■ **EXERCISE PROMPT**:
Set down each entry from the block beneath, exactly as written.

[Object matching data]
▼▼▼
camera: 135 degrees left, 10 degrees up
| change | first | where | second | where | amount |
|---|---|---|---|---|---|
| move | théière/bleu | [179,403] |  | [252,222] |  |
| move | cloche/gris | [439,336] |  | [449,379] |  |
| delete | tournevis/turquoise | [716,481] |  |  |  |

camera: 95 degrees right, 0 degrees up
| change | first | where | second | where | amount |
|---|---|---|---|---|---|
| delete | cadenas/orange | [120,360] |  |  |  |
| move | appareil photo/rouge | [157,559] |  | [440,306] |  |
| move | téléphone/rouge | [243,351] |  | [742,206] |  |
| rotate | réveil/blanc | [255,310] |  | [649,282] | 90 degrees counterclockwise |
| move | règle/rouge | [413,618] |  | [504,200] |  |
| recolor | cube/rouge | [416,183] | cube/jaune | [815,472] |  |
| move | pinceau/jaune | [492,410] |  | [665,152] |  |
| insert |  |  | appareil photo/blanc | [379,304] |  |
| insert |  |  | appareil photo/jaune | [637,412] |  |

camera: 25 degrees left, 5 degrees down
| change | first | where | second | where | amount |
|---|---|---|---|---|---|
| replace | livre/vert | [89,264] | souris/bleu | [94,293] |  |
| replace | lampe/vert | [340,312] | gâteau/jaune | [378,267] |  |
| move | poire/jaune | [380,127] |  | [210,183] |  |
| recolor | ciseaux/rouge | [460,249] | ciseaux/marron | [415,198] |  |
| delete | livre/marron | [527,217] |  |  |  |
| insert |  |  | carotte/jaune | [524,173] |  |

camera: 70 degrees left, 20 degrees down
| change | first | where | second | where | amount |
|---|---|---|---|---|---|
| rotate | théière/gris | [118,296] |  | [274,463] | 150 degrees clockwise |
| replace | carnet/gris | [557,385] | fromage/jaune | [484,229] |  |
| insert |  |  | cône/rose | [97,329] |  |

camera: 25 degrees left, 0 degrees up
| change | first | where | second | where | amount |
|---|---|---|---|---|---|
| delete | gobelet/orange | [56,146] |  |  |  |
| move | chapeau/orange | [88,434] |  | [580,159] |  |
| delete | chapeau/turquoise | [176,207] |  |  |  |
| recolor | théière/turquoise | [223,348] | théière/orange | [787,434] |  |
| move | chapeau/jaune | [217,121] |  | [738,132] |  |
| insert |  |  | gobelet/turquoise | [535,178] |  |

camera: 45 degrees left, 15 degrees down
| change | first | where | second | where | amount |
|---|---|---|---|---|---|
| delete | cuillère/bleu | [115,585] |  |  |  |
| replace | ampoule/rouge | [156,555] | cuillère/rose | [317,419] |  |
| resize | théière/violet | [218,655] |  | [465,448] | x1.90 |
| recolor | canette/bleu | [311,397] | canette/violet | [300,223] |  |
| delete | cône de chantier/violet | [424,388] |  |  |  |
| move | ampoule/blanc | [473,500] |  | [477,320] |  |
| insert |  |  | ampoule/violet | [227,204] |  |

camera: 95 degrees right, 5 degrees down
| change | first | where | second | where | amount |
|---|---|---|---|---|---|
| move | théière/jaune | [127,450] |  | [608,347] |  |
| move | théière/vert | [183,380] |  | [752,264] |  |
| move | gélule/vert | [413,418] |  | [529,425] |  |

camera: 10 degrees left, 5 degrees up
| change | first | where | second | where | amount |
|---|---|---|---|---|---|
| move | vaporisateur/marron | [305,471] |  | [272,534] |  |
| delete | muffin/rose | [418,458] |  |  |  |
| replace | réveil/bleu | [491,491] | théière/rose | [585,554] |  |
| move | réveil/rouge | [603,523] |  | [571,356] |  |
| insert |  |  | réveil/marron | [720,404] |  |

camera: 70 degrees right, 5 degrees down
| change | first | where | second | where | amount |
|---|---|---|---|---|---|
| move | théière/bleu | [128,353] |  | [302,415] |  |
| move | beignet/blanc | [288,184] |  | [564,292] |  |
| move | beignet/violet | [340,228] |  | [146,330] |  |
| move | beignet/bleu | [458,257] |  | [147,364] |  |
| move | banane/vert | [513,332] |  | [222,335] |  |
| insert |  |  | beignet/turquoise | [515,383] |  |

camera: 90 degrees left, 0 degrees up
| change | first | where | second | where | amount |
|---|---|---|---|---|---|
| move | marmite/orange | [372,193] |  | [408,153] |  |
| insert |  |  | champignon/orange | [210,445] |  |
▲▲▲
■ **ANSWER TO THIS PROBLEM**:
camera: 135 degrees left, 10 degrees up
| change | first | where | second | where | amount |
|---|---|---|---|---|---|
| move | théière/bleu | [179,403] |  | [252,222] |  |
| move | cloche/gris | [439,336] |  | [449,379] |  |
| delete | tournevis/turquoise | [716,481] |  |  |  |

camera: 95 degrees right, 0 degrees up
| change | first | where | second | where | amount |
|---|---|---|---|---|---|
| delete | cadenas/orange | [120,360] |  |  |  |
| move | appareil photo/rouge | [157,559] |  | [440,306] |  |
| move | téléphone/rouge | [243,351] |  | [742,206] |  |
| rotate | réveil/blanc | [255,310] |  | [649,282] | 90 degrees counterclockwise |
| move | règle/rouge | [413,618] |  | [504,200] |  |
| recolor | cube/rouge | [416,183] | cube/jaune | [815,472] |  |
| move | pinceau/jaune | [492,410] |  | [665,152] |  |
| insert |  |  | appareil photo/blanc | [379,304] |  |
| insert |  |  | appareil photo/jaune | [637,412] |  |

camera: 25 degrees left, 5 degrees down
| change | first | where | second | where | amount |
|---|---|---|---|---|---|
| replace | livre/vert | [89,264] | souris/bleu | [94,293] |  |
| replace | lampe/vert | [340,312] | gâteau/jaune | [378,267] |  |
| move | poire/jaune | [380,127] |  | [210,183] |  |
| recolor | ciseaux/rouge | [460,249] | ciseaux/marron | [415,198] |  |
| delete | livre/marron | [527,217] |  |  |  |
| insert |  |  | carotte/jaune | [524,173] |  |

camera: 70 degrees left, 20 degrees down
| change | first | where | second | where | amount |
|---|---|---|---|---|---|
| rotate | théière/gris | [118,296] |  | [274,463] | 150 degrees clockwise |
| replace | carnet/gris | [557,385] | fromage/jaune | [484,229] |  |
| insert |  |  | cône/rose | [97,329] |  |

camera: 25 degrees left, 0 degrees up
| change | first | where | second | where | amount |
|---|---|---|---|---|---|
| delete | gobelet/orange | [56,146] |  |  |  |
| move | chapeau/orange | [88,434] |  | [580,159] |  |
| delete | chapeau/turquoise | [176,207] |  |  |  |
| recolor | théière/turquoise | [223,348] | théière/orange | [787,434] |  |
| move | chapeau/jaune | [217,121] |  | [738,132] |  |
| insert |  |  | gobelet/turquoise | [535,178] |  |

camera: 45 degrees left, 15 degrees down
| change | first | where | second | where | amount |
|---|---|---|---|---|---|
| delete | cuillère/bleu | [115,585] |  |  |  |
| replace | ampoule/rouge | [156,555] | cuillère/rose | [317,419] |  |
| resize | théière/violet | [218,655] |  | [465,448] | x1.90 |
| recolor | canette/bleu | [311,397] | canette/violet | [300,223] |  |
| delete | cône de chantier/violet | [424,388] |  |  |  |
| move | ampoule/blanc | [473,500] |  | [477,320] |  |
| insert |  |  | ampoule/violet | [227,204] |  |

camera: 95 degrees right, 5 degrees down
| change | first | where | second | where | amount |
|---|---|---|---|---|---|
| move | théière/jaune | [127,450] |  | [608,347] |  |
| move | théière/vert | [183,380] |  | [752,264] |  |
| move | gélule/vert | [413,418] |  | [529,425] |  |

camera: 10 degrees left, 5 degrees up
| change | first | where | second | where | amount |
|---|---|---|---|---|---|
| move | vaporisateur/marron | [305,471] |  | [272,534] |  |
| delete | muffin/rose | [418,458] |  |  |  |
| replace | réveil/bleu | [491,491] | théière/rose | [585,554] |  |
| move | réveil/rouge | [603,523] |  | [571,356] |  |
| insert |  |  | réveil/marron | [720,404] |  |

camera: 70 degrees right, 5 degrees down
| change | first | where | second | where | amount |
|---|---|---|---|---|---|
| move | théière/bleu | [128,353] |  | [302,415] |  |
| move | beignet/blanc | [288,184] |  | [564,292] |  |
| move | beignet/violet | [340,228] |  | [146,330] |  |
| move | beignet/bleu | [458,257] |  | [147,364] |  |
| move | banane/vert | [513,332] |  | [222,335] |  |
| insert |  |  | beignet/turquoise | [515,383] |  |

camera: 90 degrees left, 0 degrees up
| change | first | where | second | where | amount |
|---|---|---|---|---|---|
| move | marmite/orange | [372,193] |  | [408,153] |  |
| insert |  |  | champignon/orange | [210,445] |  |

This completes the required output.